Supplied information
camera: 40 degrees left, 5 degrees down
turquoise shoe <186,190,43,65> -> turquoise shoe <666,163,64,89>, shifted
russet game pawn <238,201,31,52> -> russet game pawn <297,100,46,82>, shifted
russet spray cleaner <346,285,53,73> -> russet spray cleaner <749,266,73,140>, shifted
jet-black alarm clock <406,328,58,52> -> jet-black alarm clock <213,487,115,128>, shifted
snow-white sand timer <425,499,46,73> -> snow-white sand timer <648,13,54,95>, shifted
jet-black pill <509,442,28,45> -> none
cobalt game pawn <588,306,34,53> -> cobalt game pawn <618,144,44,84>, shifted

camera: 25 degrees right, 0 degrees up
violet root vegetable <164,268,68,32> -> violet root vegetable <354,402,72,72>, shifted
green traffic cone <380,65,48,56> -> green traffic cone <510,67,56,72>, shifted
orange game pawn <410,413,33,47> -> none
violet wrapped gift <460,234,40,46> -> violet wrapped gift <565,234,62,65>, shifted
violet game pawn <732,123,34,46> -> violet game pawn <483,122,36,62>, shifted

==

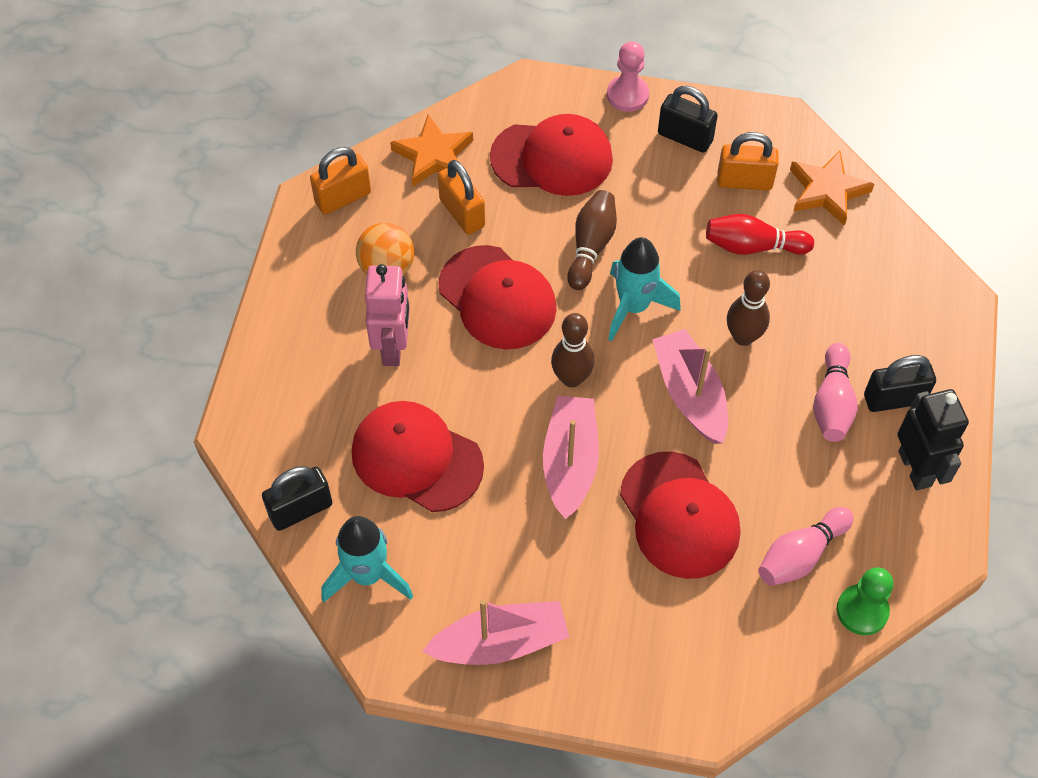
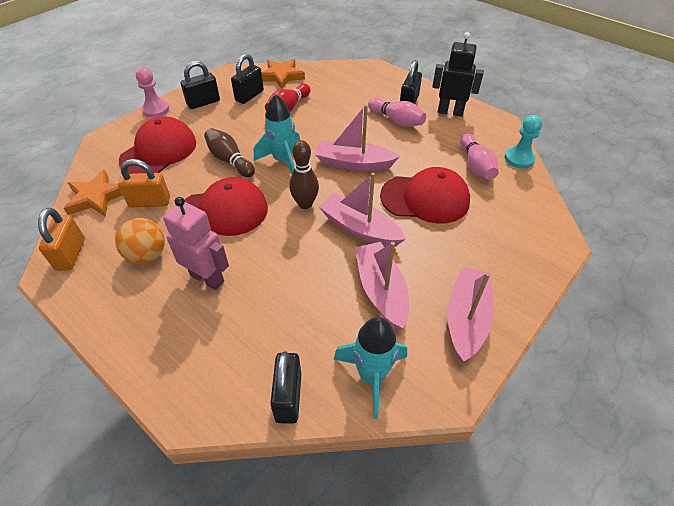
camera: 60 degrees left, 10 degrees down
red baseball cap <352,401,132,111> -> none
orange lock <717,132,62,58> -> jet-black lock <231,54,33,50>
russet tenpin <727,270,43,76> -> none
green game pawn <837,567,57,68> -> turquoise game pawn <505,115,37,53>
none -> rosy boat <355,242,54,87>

==

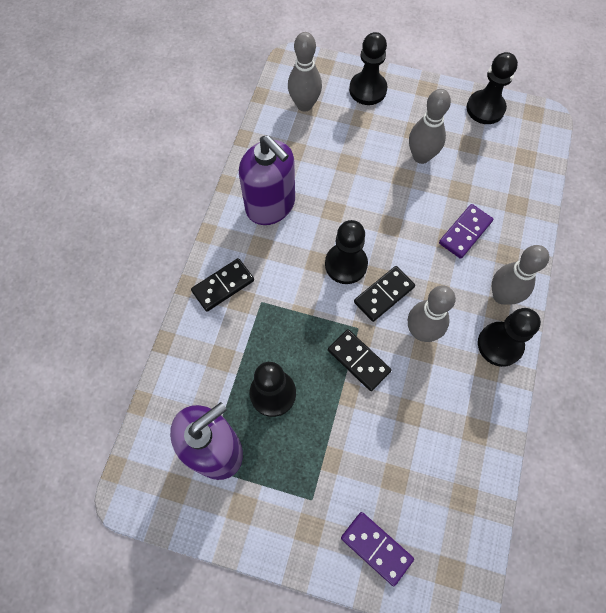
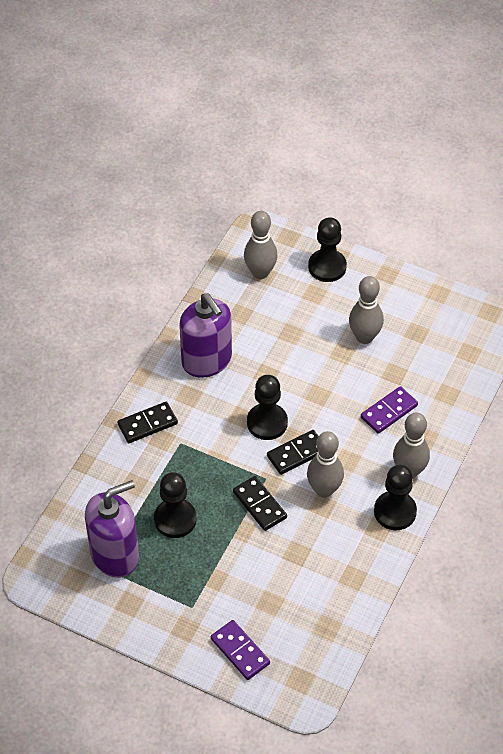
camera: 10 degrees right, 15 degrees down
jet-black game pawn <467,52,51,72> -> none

Problem requirements
Beginning at the line with "russet game pawn <238,201,31,52>" and stopping after the line with "jet-black pill <509,442,28,45> -> none", please write out every line of the data above exactly and nothing else.

Output below
russet game pawn <238,201,31,52> -> russet game pawn <297,100,46,82>, shifted
russet spray cleaner <346,285,53,73> -> russet spray cleaner <749,266,73,140>, shifted
jet-black alarm clock <406,328,58,52> -> jet-black alarm clock <213,487,115,128>, shifted
snow-white sand timer <425,499,46,73> -> snow-white sand timer <648,13,54,95>, shifted
jet-black pill <509,442,28,45> -> none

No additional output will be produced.